== EXERCISE BRIEF ==
Tally up the lines below with "switch" in them. Answer with the number only.

== MATERIALS PROVIDED ==
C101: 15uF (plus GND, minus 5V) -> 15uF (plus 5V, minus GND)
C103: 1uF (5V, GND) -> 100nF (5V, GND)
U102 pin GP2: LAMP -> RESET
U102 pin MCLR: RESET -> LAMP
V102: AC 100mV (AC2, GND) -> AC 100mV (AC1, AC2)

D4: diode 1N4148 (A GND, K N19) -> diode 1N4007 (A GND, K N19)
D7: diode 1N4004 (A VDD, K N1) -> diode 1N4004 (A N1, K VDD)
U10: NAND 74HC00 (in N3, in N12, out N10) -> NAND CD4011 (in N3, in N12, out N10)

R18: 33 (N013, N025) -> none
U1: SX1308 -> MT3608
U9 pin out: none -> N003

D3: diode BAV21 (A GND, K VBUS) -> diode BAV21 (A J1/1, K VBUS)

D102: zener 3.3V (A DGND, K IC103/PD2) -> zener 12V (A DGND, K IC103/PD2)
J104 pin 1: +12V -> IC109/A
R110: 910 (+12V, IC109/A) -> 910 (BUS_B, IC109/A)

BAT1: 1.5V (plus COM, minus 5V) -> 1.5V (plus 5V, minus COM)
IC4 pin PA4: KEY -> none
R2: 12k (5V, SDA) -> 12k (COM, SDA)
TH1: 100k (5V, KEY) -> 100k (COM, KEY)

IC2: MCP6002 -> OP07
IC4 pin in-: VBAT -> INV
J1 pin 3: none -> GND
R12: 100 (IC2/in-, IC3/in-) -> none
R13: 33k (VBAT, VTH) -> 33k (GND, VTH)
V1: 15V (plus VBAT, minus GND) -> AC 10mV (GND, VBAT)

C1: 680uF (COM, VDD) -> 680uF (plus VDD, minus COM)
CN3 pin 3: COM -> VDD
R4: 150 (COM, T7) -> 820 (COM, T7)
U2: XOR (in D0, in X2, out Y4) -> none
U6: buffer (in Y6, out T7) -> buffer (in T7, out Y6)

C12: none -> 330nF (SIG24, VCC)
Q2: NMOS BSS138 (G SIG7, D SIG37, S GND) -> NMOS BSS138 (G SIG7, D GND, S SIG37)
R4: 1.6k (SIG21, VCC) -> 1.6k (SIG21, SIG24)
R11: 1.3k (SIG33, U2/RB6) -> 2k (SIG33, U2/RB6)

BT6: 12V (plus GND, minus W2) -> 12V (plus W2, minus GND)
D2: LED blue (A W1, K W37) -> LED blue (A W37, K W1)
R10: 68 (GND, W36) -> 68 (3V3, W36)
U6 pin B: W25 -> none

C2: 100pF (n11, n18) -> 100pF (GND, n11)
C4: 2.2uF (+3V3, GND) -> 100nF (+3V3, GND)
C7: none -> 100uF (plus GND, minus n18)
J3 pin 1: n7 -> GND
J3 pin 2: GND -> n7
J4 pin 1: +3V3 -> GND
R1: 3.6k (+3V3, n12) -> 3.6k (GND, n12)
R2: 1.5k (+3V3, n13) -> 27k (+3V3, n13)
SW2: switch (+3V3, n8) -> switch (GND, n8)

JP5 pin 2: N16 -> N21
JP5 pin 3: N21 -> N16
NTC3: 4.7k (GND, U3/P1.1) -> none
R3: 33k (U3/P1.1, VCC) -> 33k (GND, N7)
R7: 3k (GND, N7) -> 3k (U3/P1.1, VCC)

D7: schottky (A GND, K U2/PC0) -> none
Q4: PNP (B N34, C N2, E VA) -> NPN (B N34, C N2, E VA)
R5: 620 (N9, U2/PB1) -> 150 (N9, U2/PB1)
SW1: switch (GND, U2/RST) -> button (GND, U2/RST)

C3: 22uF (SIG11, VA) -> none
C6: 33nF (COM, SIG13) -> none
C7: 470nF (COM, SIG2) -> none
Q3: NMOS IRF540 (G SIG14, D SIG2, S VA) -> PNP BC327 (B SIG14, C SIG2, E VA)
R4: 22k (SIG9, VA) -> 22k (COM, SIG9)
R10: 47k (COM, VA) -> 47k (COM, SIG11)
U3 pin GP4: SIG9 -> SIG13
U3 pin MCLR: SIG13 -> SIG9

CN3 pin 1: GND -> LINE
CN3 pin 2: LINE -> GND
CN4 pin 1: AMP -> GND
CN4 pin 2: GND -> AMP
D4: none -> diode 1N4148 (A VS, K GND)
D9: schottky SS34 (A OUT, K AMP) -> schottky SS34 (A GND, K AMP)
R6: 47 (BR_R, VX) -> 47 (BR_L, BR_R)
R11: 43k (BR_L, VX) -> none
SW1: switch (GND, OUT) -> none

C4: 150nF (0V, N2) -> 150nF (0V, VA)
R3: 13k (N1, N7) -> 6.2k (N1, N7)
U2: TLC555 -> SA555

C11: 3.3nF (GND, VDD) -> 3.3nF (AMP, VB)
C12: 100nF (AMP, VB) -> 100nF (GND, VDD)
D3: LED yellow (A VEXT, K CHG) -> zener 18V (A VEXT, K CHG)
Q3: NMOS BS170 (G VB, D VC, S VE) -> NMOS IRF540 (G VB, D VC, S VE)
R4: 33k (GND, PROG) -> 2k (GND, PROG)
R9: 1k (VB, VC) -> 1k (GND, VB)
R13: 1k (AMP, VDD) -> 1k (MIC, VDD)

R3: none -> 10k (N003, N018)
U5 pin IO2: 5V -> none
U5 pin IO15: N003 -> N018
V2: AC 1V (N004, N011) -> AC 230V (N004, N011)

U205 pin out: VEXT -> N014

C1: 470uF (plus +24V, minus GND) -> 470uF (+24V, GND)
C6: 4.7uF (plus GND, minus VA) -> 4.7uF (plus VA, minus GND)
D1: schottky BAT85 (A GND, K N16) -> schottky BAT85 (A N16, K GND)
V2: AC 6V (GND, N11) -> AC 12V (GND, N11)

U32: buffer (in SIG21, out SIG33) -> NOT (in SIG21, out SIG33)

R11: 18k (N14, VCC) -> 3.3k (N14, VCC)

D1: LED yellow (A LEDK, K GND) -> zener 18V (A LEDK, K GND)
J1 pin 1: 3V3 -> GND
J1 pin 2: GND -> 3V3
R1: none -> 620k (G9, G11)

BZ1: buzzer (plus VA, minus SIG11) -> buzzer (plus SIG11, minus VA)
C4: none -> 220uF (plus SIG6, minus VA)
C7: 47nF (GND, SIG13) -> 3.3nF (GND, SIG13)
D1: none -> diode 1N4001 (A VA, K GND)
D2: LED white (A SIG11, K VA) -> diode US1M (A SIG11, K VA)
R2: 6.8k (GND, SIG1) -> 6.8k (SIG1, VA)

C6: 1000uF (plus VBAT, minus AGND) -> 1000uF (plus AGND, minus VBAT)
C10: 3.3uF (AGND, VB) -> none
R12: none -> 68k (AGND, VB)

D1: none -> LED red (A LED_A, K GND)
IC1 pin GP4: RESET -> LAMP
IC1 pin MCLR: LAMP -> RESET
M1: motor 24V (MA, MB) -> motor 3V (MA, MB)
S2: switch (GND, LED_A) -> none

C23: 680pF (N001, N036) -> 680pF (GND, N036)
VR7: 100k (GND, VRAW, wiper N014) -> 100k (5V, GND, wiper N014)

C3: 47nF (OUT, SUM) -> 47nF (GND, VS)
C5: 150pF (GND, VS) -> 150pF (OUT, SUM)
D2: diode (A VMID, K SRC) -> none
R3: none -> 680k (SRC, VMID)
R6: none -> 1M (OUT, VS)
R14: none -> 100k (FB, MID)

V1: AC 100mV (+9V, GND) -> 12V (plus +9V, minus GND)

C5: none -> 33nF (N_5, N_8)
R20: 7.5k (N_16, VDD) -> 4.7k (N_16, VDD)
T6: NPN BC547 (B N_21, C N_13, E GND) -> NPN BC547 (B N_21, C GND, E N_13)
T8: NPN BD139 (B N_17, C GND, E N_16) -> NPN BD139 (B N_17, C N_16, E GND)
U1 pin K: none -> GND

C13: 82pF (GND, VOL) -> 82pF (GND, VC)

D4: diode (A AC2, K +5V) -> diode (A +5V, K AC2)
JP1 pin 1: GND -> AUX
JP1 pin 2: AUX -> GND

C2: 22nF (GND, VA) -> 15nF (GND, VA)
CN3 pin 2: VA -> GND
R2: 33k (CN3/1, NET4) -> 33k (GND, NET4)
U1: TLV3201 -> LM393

== WRITTEN REPLY ==
4